** Opening Data under study block **

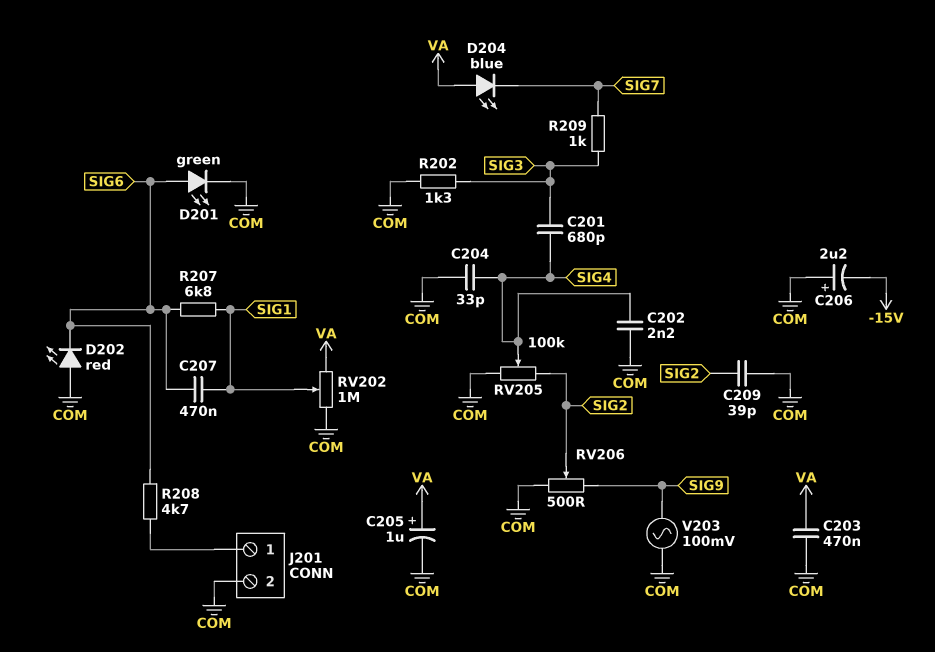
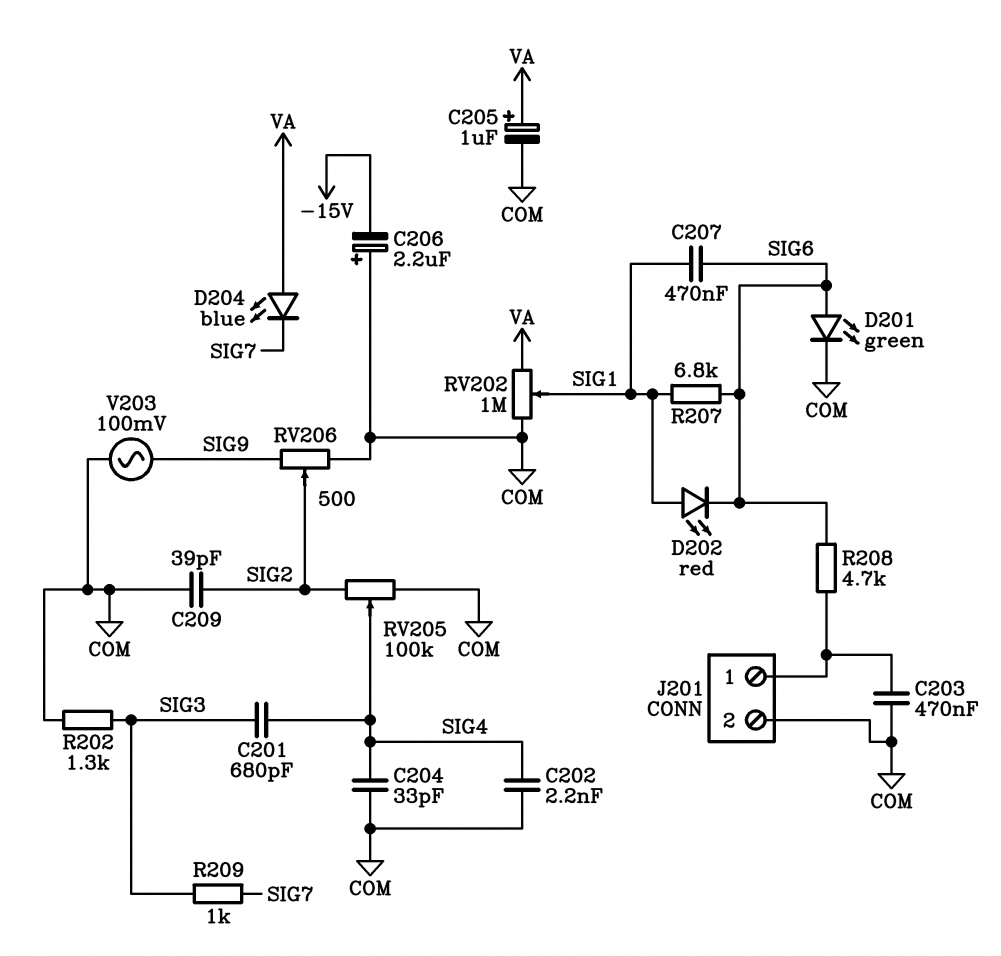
C203: 470nF (COM, VA) -> 470nF (COM, J201/1)
D202: LED red (A COM, K SIG6) -> LED red (A SIG1, K SIG6)

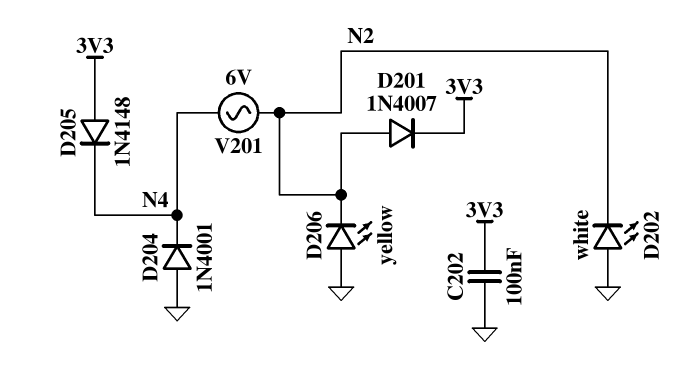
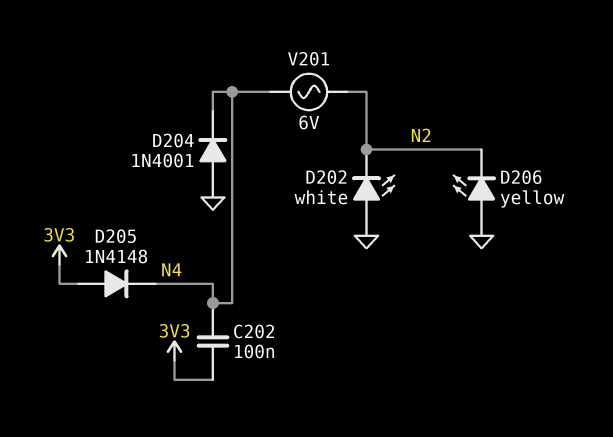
C202: 100nF (3V3, GND) -> 100nF (3V3, N4)
D201: diode 1N4007 (A N2, K 3V3) -> none

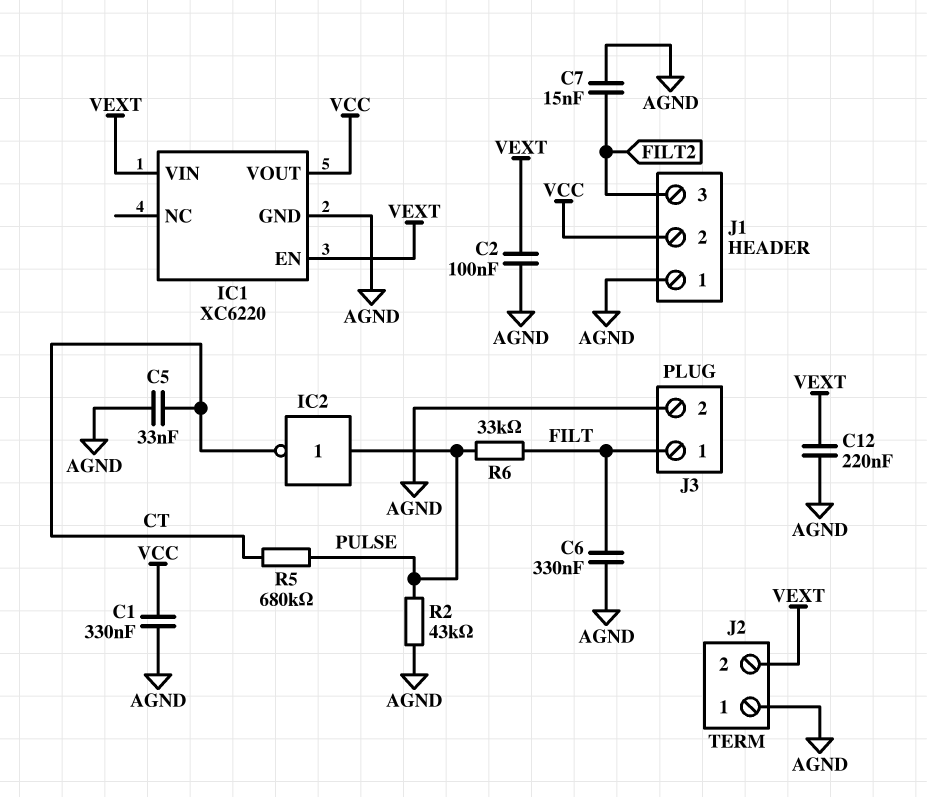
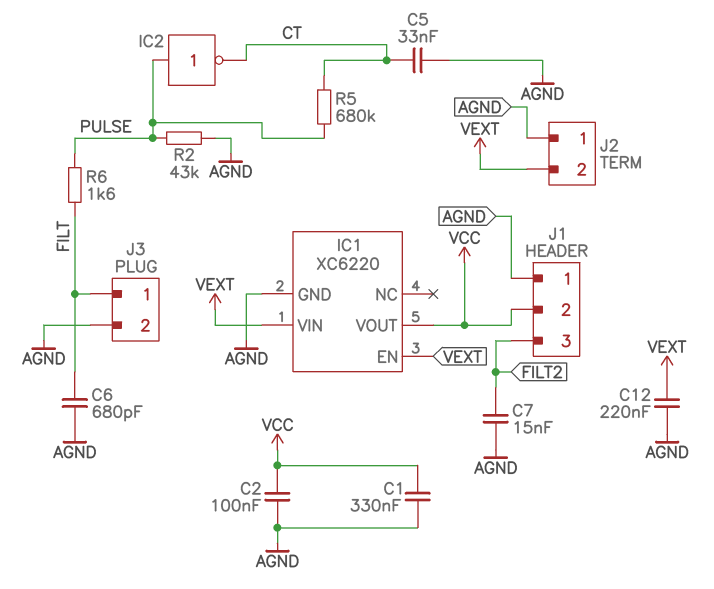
C2: 100nF (AGND, VEXT) -> 100nF (AGND, VCC)
C6: 330nF (AGND, FILT) -> 680pF (AGND, FILT)
R6: 33k (FILT, PULSE) -> 1.6k (FILT, PULSE)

** Closing Data under study block **

Directions for this task: Without the pictures, repeat the entries above line by line, from the first through the one that contains "C6: 330nF (AGND, FILT) -> 680pF (AGND, FILT)", both ends included.

Solution to this problem:
C203: 470nF (COM, VA) -> 470nF (COM, J201/1)
D202: LED red (A COM, K SIG6) -> LED red (A SIG1, K SIG6)

C202: 100nF (3V3, GND) -> 100nF (3V3, N4)
D201: diode 1N4007 (A N2, K 3V3) -> none

C2: 100nF (AGND, VEXT) -> 100nF (AGND, VCC)
C6: 330nF (AGND, FILT) -> 680pF (AGND, FILT)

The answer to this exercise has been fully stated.